• **JOB**: Find and return each line containing "across".

• **MATERIAL FOR THIS EXERCISE**:
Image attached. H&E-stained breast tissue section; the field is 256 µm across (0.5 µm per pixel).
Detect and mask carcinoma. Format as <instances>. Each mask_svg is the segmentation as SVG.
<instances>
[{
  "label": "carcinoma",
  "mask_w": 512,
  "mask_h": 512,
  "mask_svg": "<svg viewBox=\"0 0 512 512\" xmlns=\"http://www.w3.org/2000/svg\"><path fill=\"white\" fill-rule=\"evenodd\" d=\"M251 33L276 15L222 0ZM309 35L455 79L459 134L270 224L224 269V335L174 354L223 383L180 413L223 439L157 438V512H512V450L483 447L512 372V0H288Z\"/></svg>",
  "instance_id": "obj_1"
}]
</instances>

==

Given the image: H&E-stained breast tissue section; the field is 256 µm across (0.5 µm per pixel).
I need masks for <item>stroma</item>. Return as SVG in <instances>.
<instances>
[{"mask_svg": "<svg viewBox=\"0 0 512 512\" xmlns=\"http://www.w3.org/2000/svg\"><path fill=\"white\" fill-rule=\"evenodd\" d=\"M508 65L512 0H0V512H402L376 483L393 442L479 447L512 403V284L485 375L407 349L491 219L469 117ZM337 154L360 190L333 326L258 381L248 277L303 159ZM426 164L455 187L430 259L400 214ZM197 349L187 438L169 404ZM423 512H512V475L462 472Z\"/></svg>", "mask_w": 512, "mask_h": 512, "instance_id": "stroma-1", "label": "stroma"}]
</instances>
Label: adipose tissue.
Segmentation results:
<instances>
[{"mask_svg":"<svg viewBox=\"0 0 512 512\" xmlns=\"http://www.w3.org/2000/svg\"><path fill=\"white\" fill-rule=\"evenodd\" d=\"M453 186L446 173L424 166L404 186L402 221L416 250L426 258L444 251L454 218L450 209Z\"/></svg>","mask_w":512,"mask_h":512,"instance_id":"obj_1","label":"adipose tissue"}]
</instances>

• **ANSWER**:
Image attached. H&E-stained breast tissue section; the field is 256 µm across (0.5 µm per pixel).
Given the image: H&E-stained breast tissue section; the field is 256 µm across (0.5 µm per pixel).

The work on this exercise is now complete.